* [WORK TASK]:
Return all the lines below exactly. Any picture among them is omitted.

* [GIVEN RECORDS]:
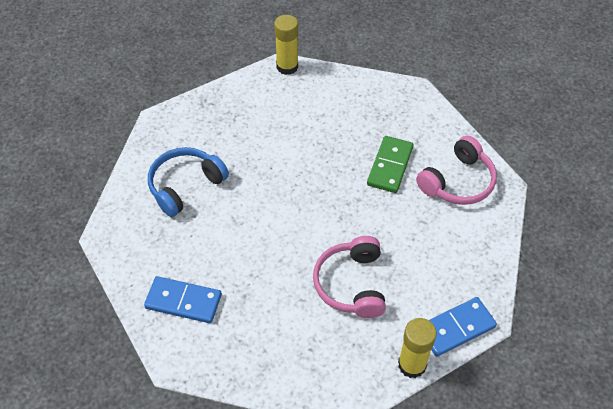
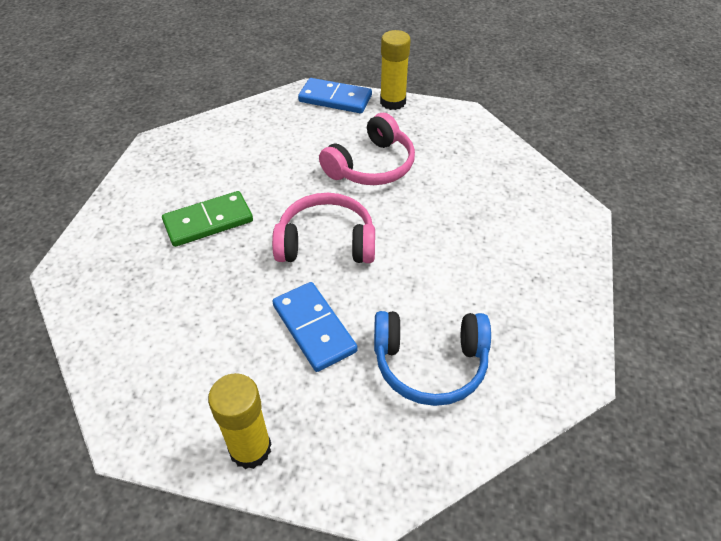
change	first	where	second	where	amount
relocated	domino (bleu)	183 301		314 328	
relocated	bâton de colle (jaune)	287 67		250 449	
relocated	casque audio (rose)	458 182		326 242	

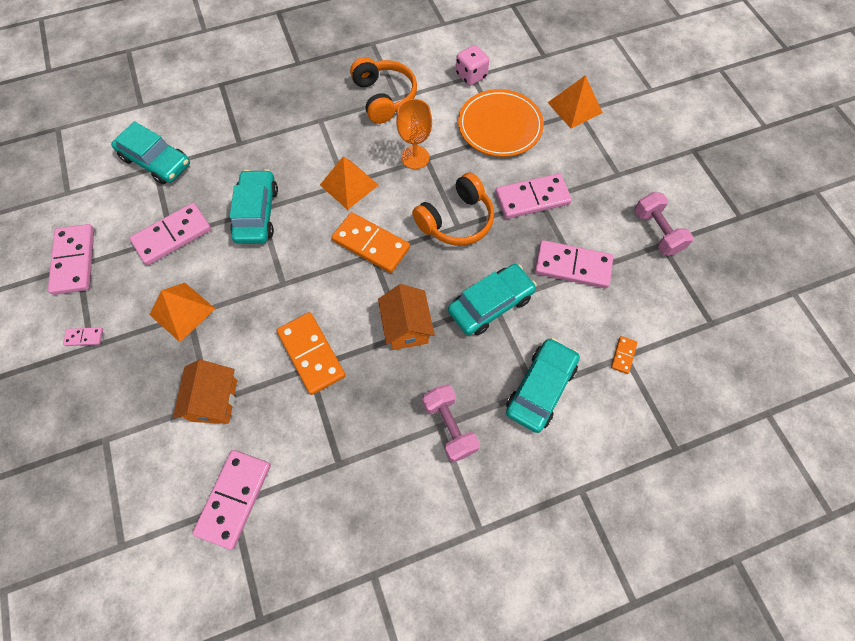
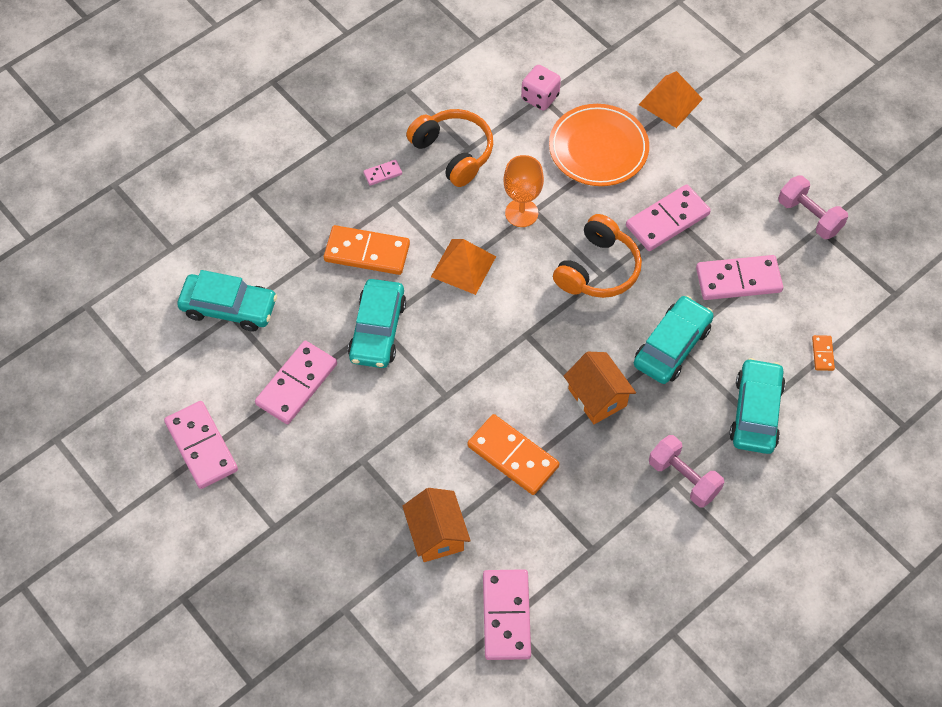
change	first	where	second	where	amount
relocated	domino (rose)	84 337		382 173	
missing	pyramide (orange)	182 311			
spun	voiture (turquoise)	257 213		377 330	150 degrees counterclockwise
relocated	domino (orange)	371 244		367 252	

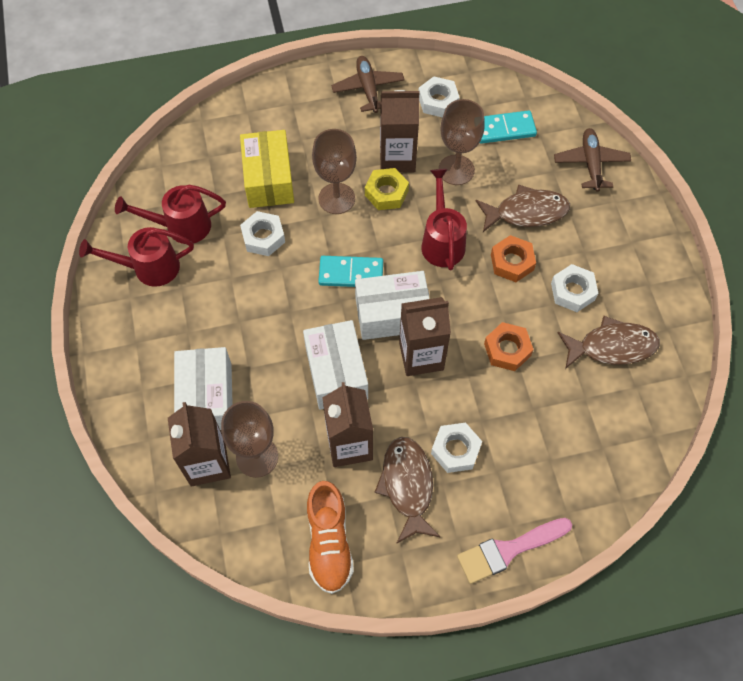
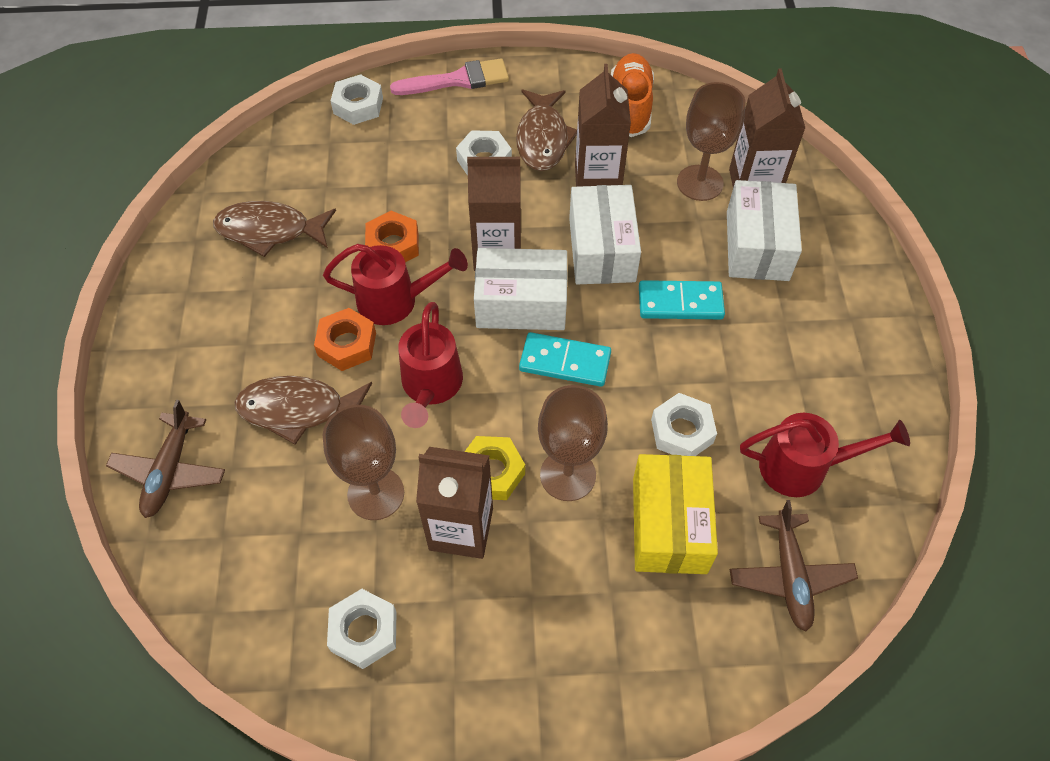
change	first	where	second	where	amount
relocated	arrosoir (rouge)	148 268		396 301	
relocated	avion (marron)	368 89		789 575	
relocated	domino (turquoise)	504 129		680 302	
relocated	écrou (blanc)	572 291		358 105	

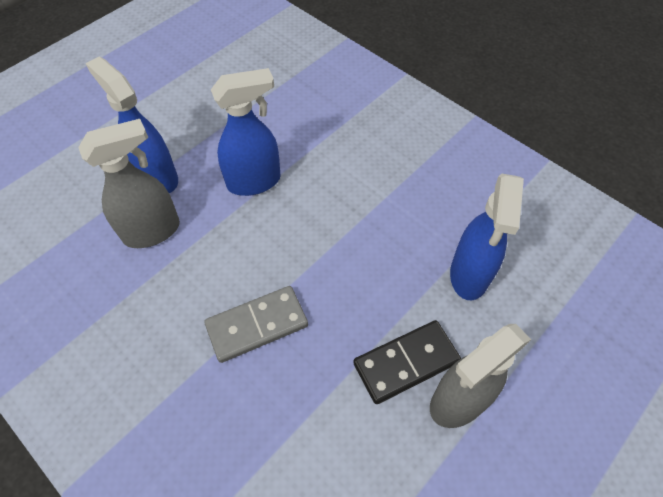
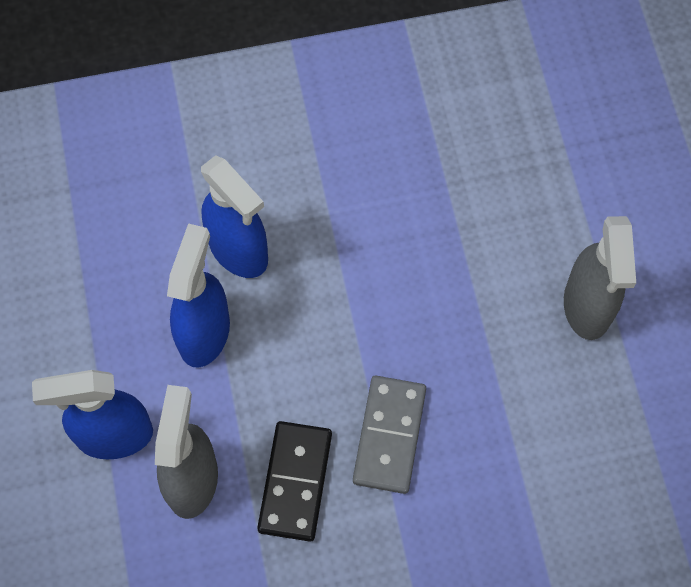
change	first	where	second	where	amount
relocated	domino (noir)	406 362		295 482	
relocated	vaporisateur (bleu)	469 275		239 251	

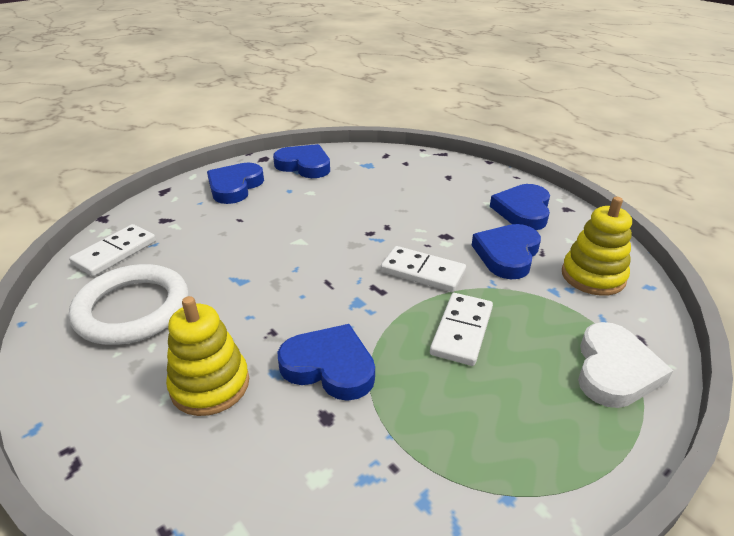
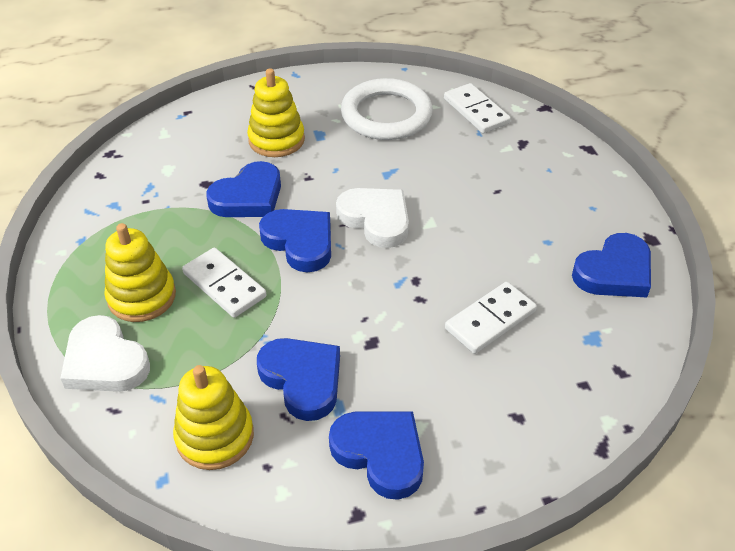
change	first	where	second	where	amount
relocated	cœur (bleu)	235 187		300 242	
relocated	domino (blanc)	423 272		490 320	
appeared			jouet à empiler (jaune)	142 297	
appeared			cœur (blanc)	376 219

* [EXERCISE ANSWER]:
change	first	where	second	where	amount
relocated	domino (bleu)	183 301		314 328	
relocated	bâton de colle (jaune)	287 67		250 449	
relocated	casque audio (rose)	458 182		326 242	

change	first	where	second	where	amount
relocated	domino (rose)	84 337		382 173	
missing	pyramide (orange)	182 311			
spun	voiture (turquoise)	257 213		377 330	150 degrees counterclockwise
relocated	domino (orange)	371 244		367 252	

change	first	where	second	where	amount
relocated	arrosoir (rouge)	148 268		396 301	
relocated	avion (marron)	368 89		789 575	
relocated	domino (turquoise)	504 129		680 302	
relocated	écrou (blanc)	572 291		358 105	

change	first	where	second	where	amount
relocated	domino (noir)	406 362		295 482	
relocated	vaporisateur (bleu)	469 275		239 251	

change	first	where	second	where	amount
relocated	cœur (bleu)	235 187		300 242	
relocated	domino (blanc)	423 272		490 320	
appeared			jouet à empiler (jaune)	142 297	
appeared			cœur (blanc)	376 219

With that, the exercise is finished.